▶ _Task objective_:
In the records below, find every line with the word "none" and copy it.
:: Data records ::
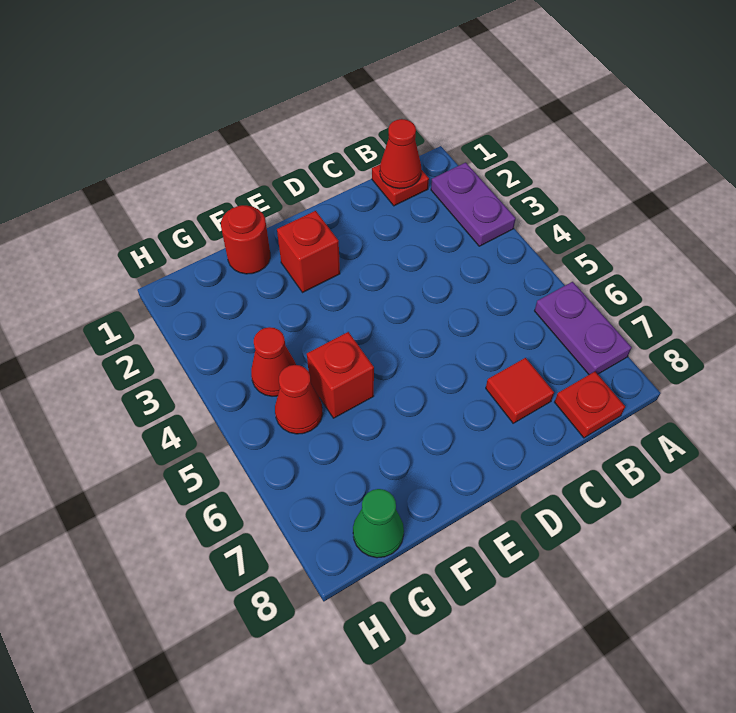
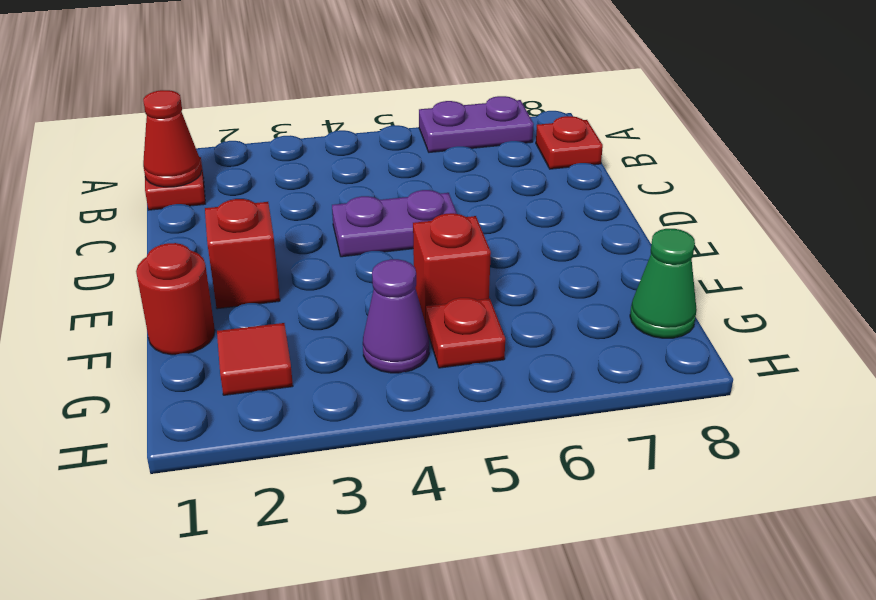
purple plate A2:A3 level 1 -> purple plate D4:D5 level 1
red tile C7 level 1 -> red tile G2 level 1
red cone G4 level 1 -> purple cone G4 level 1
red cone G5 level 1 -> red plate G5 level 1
:::
:: Data records ::
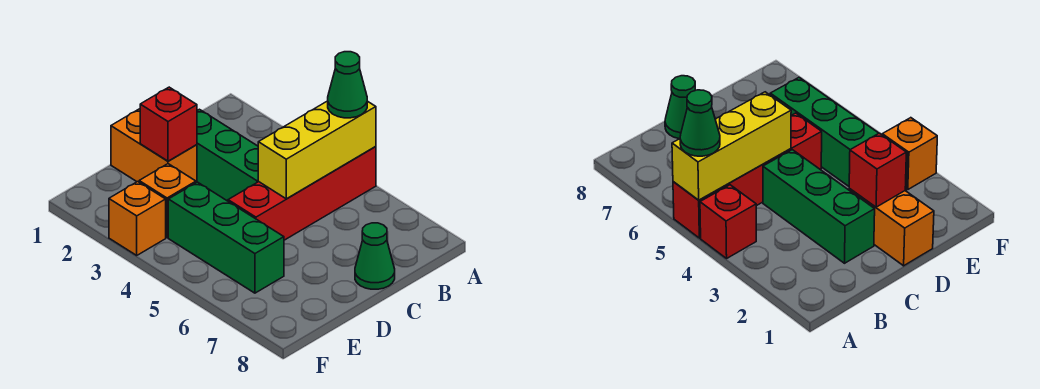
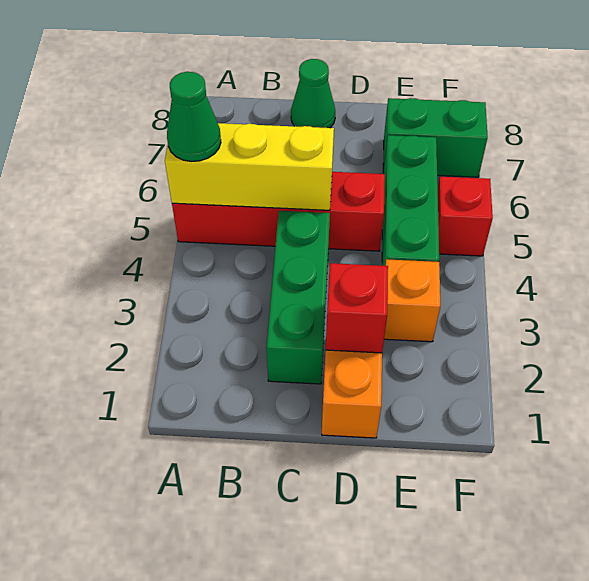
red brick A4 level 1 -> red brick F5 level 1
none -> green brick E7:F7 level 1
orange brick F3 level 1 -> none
:::
:: Data records ::
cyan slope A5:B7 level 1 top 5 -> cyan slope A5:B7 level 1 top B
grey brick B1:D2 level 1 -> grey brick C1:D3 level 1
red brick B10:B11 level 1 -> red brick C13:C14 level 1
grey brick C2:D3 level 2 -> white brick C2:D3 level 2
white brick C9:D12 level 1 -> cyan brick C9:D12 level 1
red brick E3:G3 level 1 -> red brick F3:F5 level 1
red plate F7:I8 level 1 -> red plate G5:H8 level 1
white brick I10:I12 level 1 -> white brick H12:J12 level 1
:::
▶ _Written solution_:
none -> green brick E7:F7 level 1
orange brick F3 level 1 -> none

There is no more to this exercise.